▸ Task goal
From the first line to the last, give the records again exactly and skip the pictures.

*** Data provided Section Begins ***

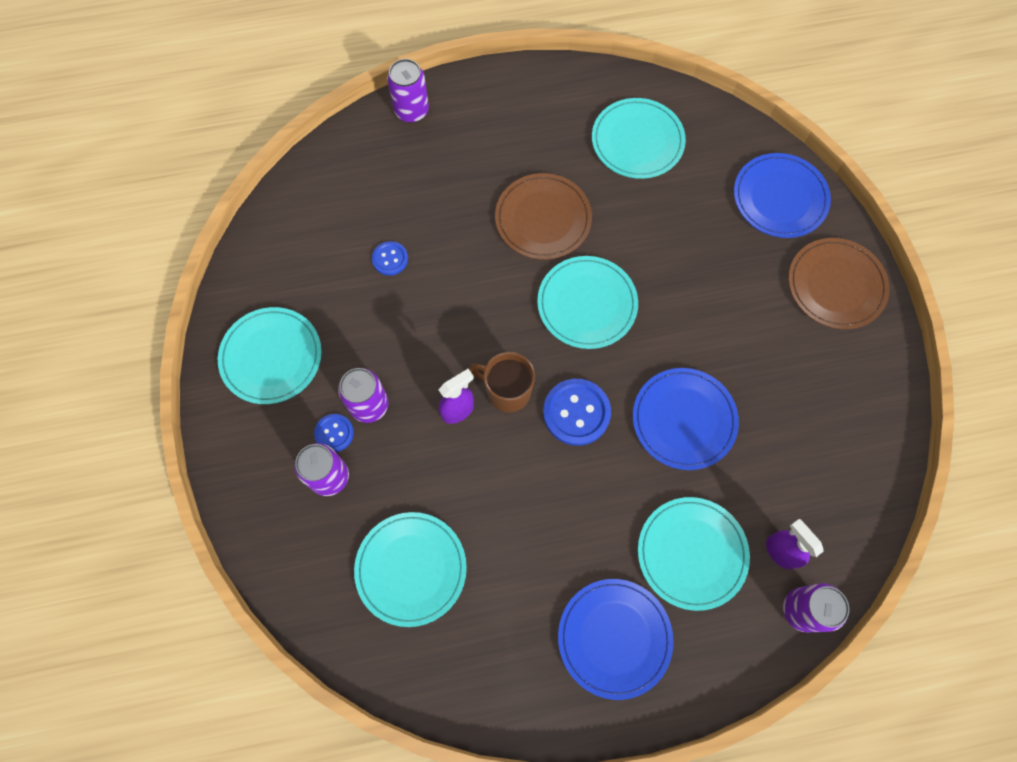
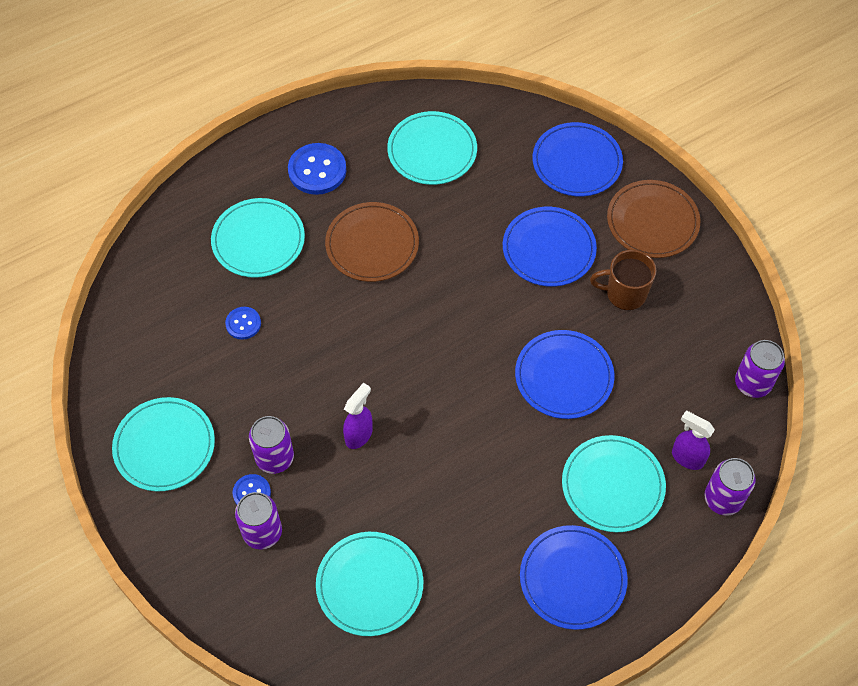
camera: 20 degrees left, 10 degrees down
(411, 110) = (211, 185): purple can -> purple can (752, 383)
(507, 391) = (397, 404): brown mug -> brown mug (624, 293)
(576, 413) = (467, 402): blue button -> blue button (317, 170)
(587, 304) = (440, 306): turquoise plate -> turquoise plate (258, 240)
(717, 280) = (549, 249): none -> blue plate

*** Data provided Section Ends ***

▸ Answer to the exercise
camera: 20 degrees left, 10 degrees down
(411, 110) = (211, 185): purple can -> purple can (752, 383)
(507, 391) = (397, 404): brown mug -> brown mug (624, 293)
(576, 413) = (467, 402): blue button -> blue button (317, 170)
(587, 304) = (440, 306): turquoise plate -> turquoise plate (258, 240)
(717, 280) = (549, 249): none -> blue plate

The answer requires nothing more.